### Problem details
Use the entries below and reproduce exactly the lines from the one containing "D3: none -> diode 1N4148 (A n4, K VEXT)" down to the one containing "SW2: none -> switch (+9V, n14)", both of them included.

### Dataset entries
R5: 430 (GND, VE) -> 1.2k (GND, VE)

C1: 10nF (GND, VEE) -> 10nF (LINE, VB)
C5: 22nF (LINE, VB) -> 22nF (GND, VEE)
==
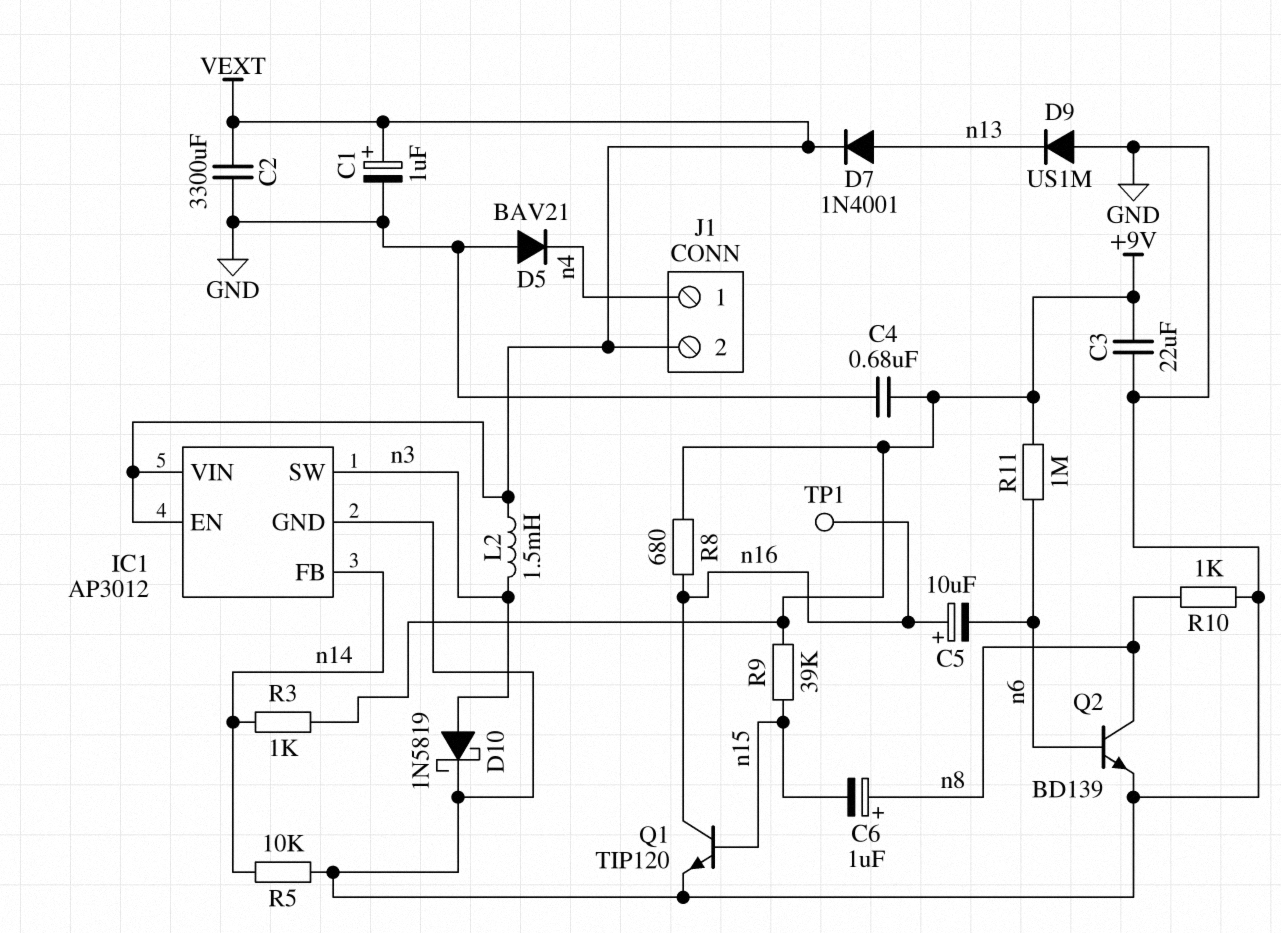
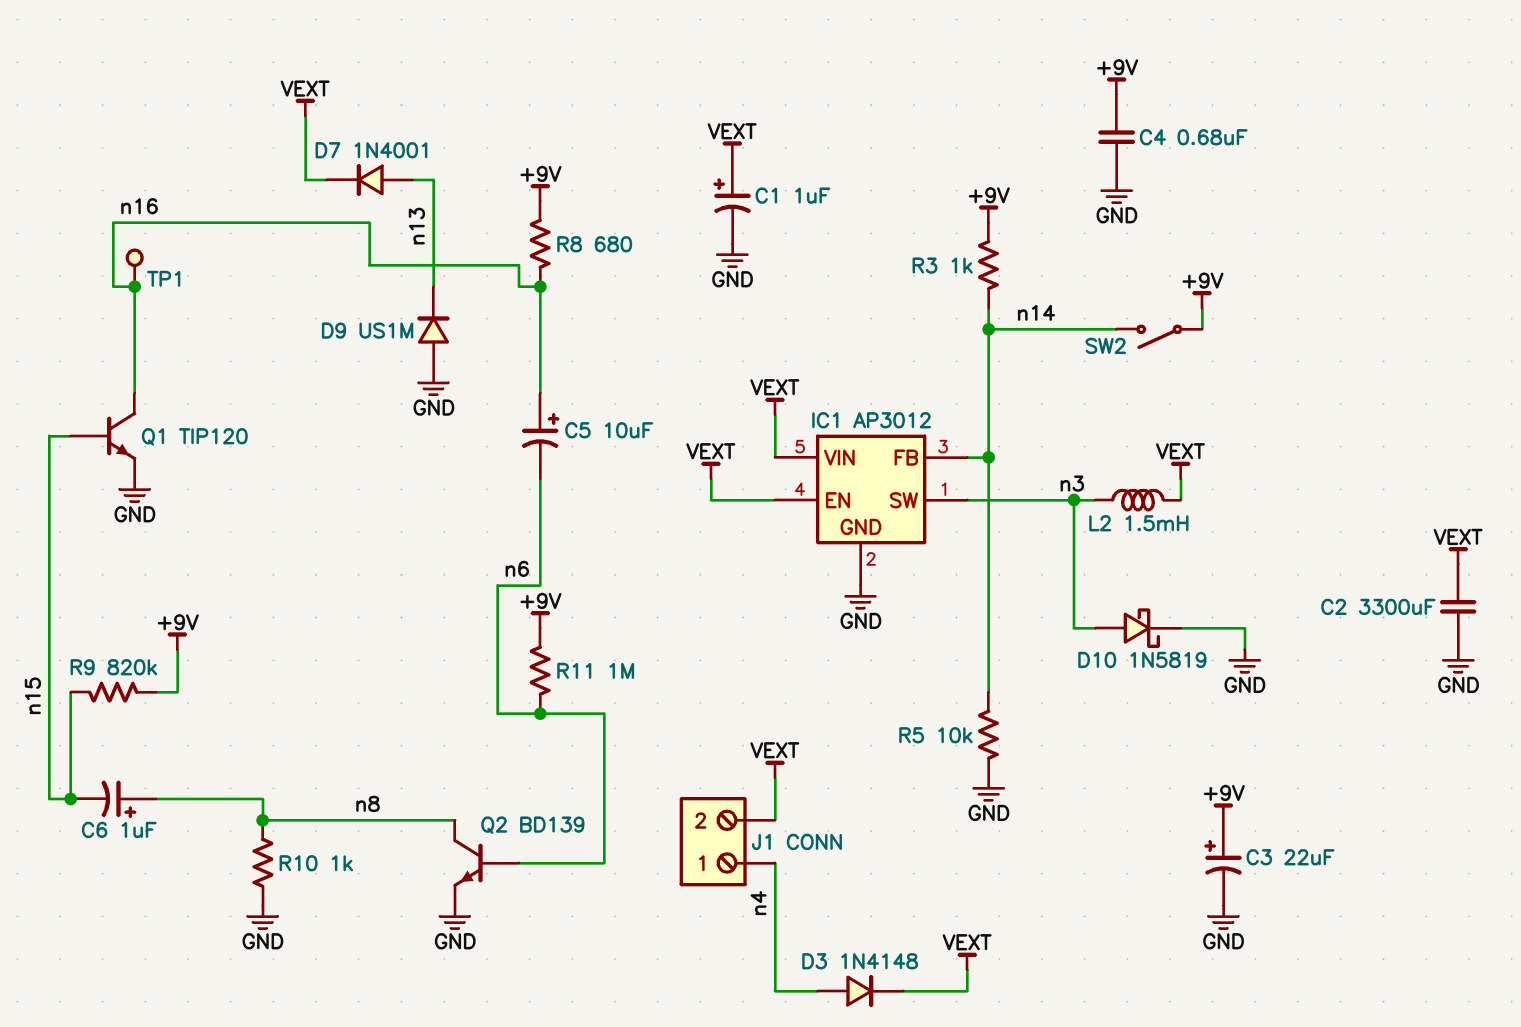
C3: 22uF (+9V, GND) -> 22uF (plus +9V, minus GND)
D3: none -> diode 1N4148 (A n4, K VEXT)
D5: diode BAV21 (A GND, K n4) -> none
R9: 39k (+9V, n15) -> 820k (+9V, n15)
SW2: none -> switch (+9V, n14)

### Output for this exercise
D3: none -> diode 1N4148 (A n4, K VEXT)
D5: diode BAV21 (A GND, K n4) -> none
R9: 39k (+9V, n15) -> 820k (+9V, n15)
SW2: none -> switch (+9V, n14)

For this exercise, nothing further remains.